### Goal
From the entries below, extract every line that tells how a shape moved or turned, and copy each one word for word. Leave the pictures out of your answer.

Recorded data:
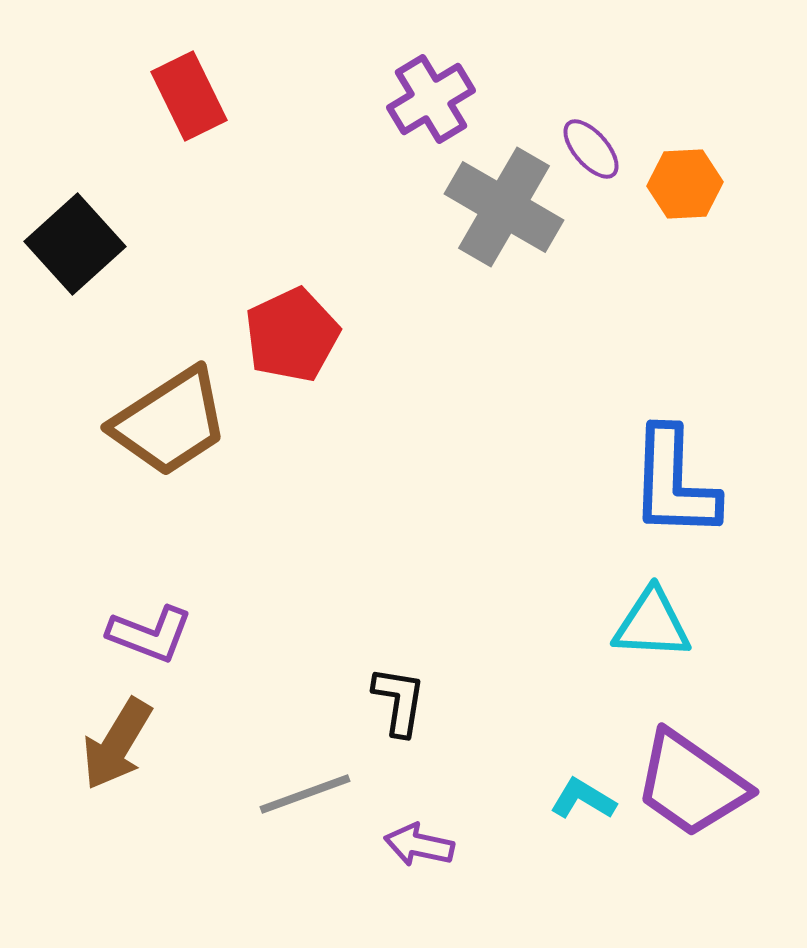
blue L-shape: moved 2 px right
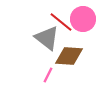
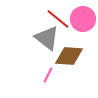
red line: moved 3 px left, 3 px up
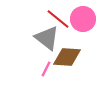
brown diamond: moved 2 px left, 1 px down
pink line: moved 2 px left, 6 px up
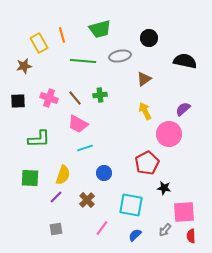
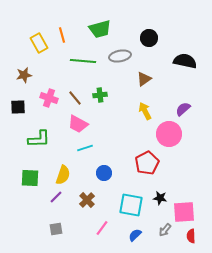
brown star: moved 9 px down
black square: moved 6 px down
black star: moved 4 px left, 10 px down
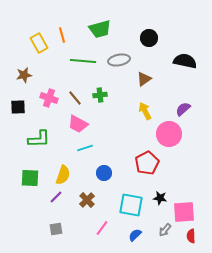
gray ellipse: moved 1 px left, 4 px down
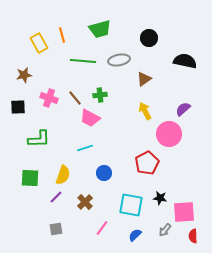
pink trapezoid: moved 12 px right, 6 px up
brown cross: moved 2 px left, 2 px down
red semicircle: moved 2 px right
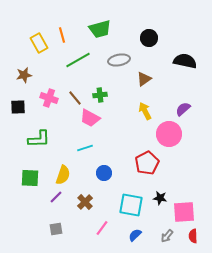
green line: moved 5 px left, 1 px up; rotated 35 degrees counterclockwise
gray arrow: moved 2 px right, 6 px down
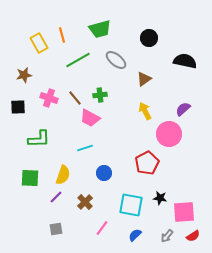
gray ellipse: moved 3 px left; rotated 50 degrees clockwise
red semicircle: rotated 120 degrees counterclockwise
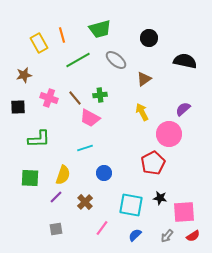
yellow arrow: moved 3 px left, 1 px down
red pentagon: moved 6 px right
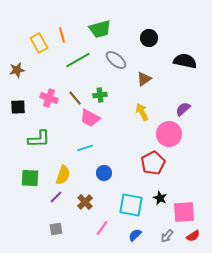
brown star: moved 7 px left, 5 px up
black star: rotated 16 degrees clockwise
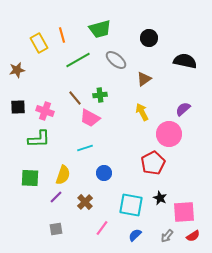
pink cross: moved 4 px left, 13 px down
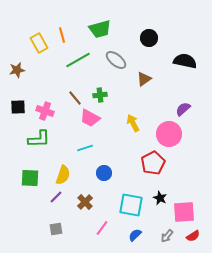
yellow arrow: moved 9 px left, 11 px down
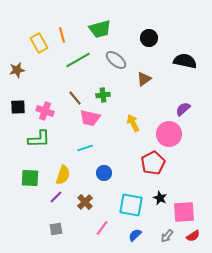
green cross: moved 3 px right
pink trapezoid: rotated 15 degrees counterclockwise
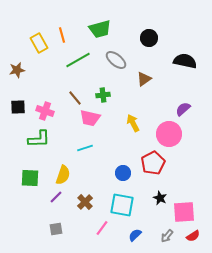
blue circle: moved 19 px right
cyan square: moved 9 px left
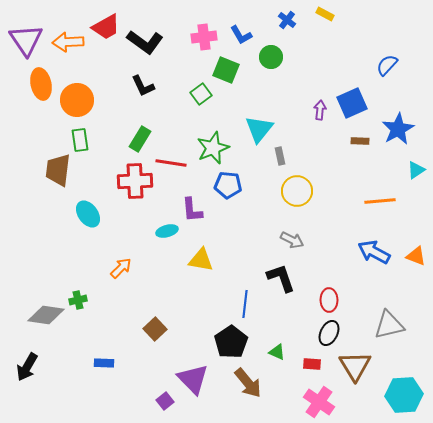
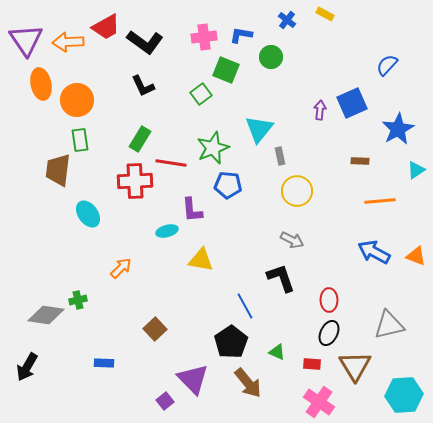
blue L-shape at (241, 35): rotated 130 degrees clockwise
brown rectangle at (360, 141): moved 20 px down
blue line at (245, 304): moved 2 px down; rotated 36 degrees counterclockwise
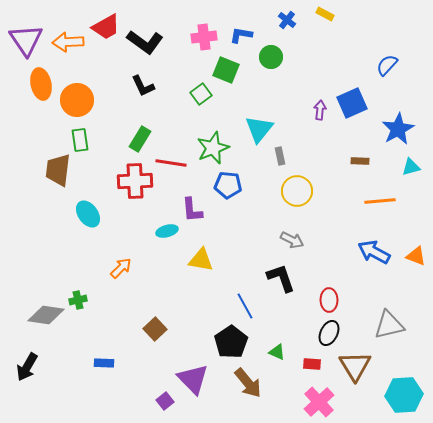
cyan triangle at (416, 170): moved 5 px left, 3 px up; rotated 18 degrees clockwise
pink cross at (319, 402): rotated 12 degrees clockwise
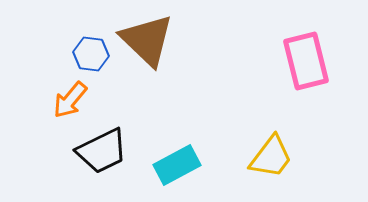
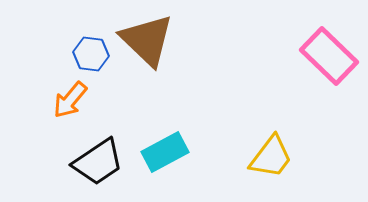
pink rectangle: moved 23 px right, 5 px up; rotated 32 degrees counterclockwise
black trapezoid: moved 4 px left, 11 px down; rotated 8 degrees counterclockwise
cyan rectangle: moved 12 px left, 13 px up
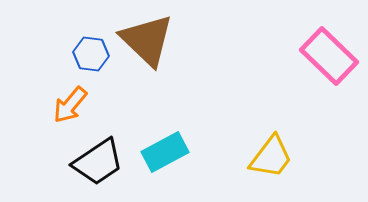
orange arrow: moved 5 px down
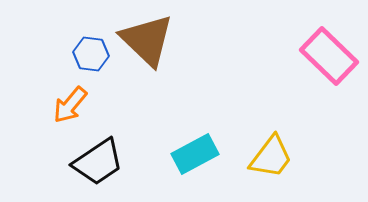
cyan rectangle: moved 30 px right, 2 px down
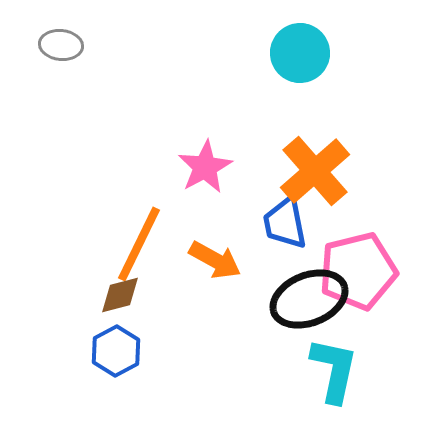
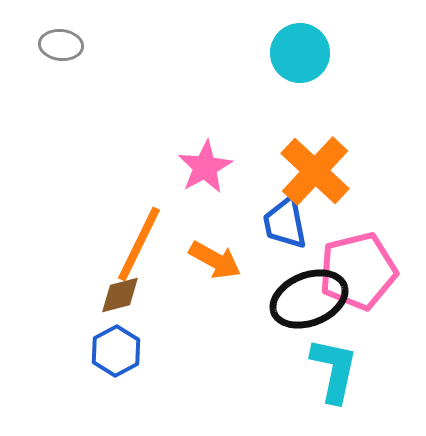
orange cross: rotated 6 degrees counterclockwise
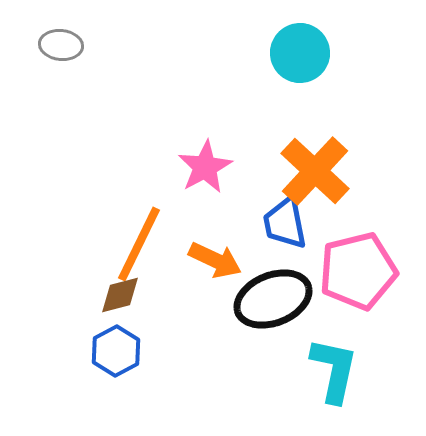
orange arrow: rotated 4 degrees counterclockwise
black ellipse: moved 36 px left
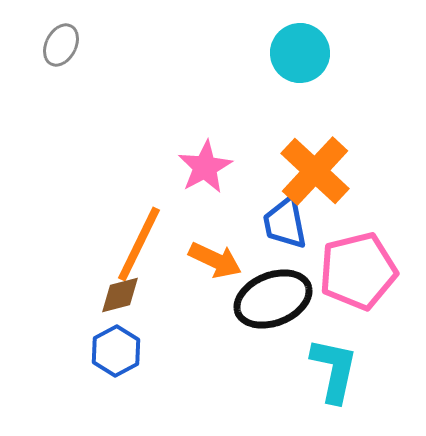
gray ellipse: rotated 69 degrees counterclockwise
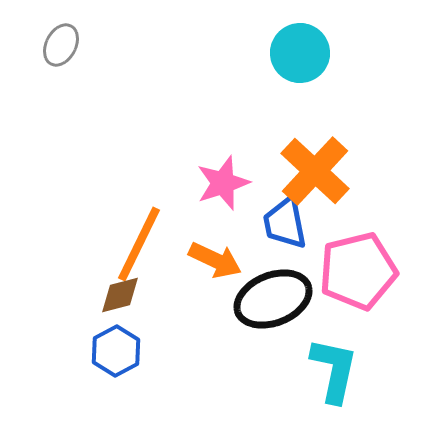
pink star: moved 18 px right, 16 px down; rotated 10 degrees clockwise
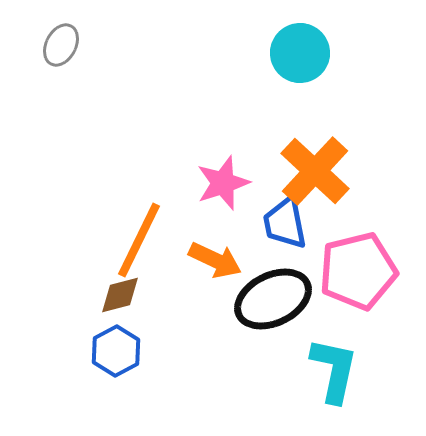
orange line: moved 4 px up
black ellipse: rotated 4 degrees counterclockwise
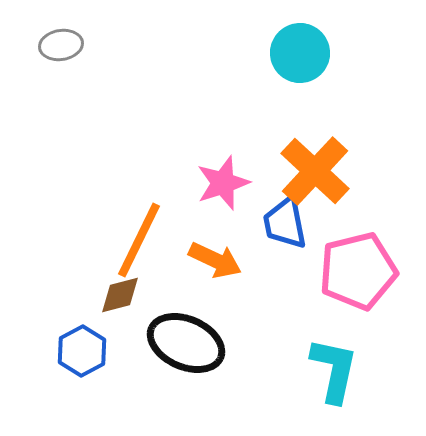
gray ellipse: rotated 54 degrees clockwise
black ellipse: moved 87 px left, 44 px down; rotated 50 degrees clockwise
blue hexagon: moved 34 px left
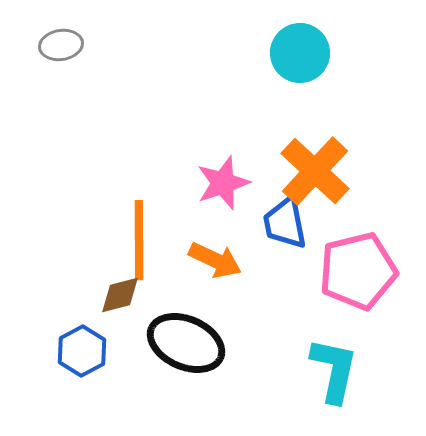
orange line: rotated 26 degrees counterclockwise
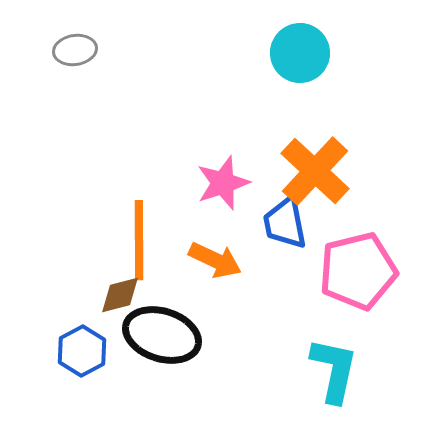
gray ellipse: moved 14 px right, 5 px down
black ellipse: moved 24 px left, 8 px up; rotated 6 degrees counterclockwise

### Task response
blue L-shape: moved 2 px right
red line: moved 3 px left, 3 px up
brown diamond: moved 2 px left, 1 px down
pink line: moved 2 px left, 6 px up
brown star: moved 9 px down
black square: moved 6 px down
black star: moved 4 px left, 10 px down
gray ellipse: moved 1 px left, 4 px down
pink trapezoid: moved 12 px right, 6 px up
brown cross: moved 2 px left, 2 px down
red semicircle: moved 2 px right
green line: moved 5 px left, 1 px up; rotated 35 degrees counterclockwise
gray arrow: moved 2 px right, 6 px down
gray ellipse: moved 3 px left; rotated 50 degrees clockwise
red semicircle: rotated 120 degrees counterclockwise
yellow arrow: moved 3 px left, 1 px down
red pentagon: moved 6 px right
brown star: moved 7 px left, 5 px up
black star: rotated 16 degrees clockwise
pink cross: moved 4 px left, 13 px down
yellow arrow: moved 9 px left, 11 px down
green cross: moved 3 px right
pink trapezoid: rotated 15 degrees counterclockwise
blue circle: moved 19 px right
cyan square: moved 9 px left
blue L-shape at (241, 35): rotated 130 degrees clockwise
brown rectangle at (360, 141): moved 20 px down
blue line at (245, 304): moved 2 px down; rotated 36 degrees counterclockwise
cyan triangle at (416, 170): moved 5 px left, 3 px up; rotated 18 degrees clockwise
pink cross at (319, 402): rotated 12 degrees clockwise
pink rectangle: moved 23 px right, 5 px up; rotated 32 degrees counterclockwise
black trapezoid: moved 4 px left, 11 px down; rotated 8 degrees counterclockwise
cyan rectangle: moved 12 px left, 13 px up
orange arrow: moved 5 px down
cyan rectangle: moved 30 px right, 2 px down
orange cross: rotated 6 degrees counterclockwise
orange arrow: rotated 4 degrees counterclockwise
black ellipse: moved 36 px left
gray ellipse: rotated 69 degrees counterclockwise
pink star: moved 18 px right, 16 px down; rotated 10 degrees clockwise
orange line: moved 4 px up
black ellipse: rotated 4 degrees counterclockwise
gray ellipse: rotated 54 degrees clockwise
black ellipse: moved 87 px left, 44 px down; rotated 50 degrees clockwise
blue hexagon: moved 34 px left
orange line: rotated 26 degrees counterclockwise
gray ellipse: moved 14 px right, 5 px down
black ellipse: moved 24 px left, 8 px up; rotated 6 degrees counterclockwise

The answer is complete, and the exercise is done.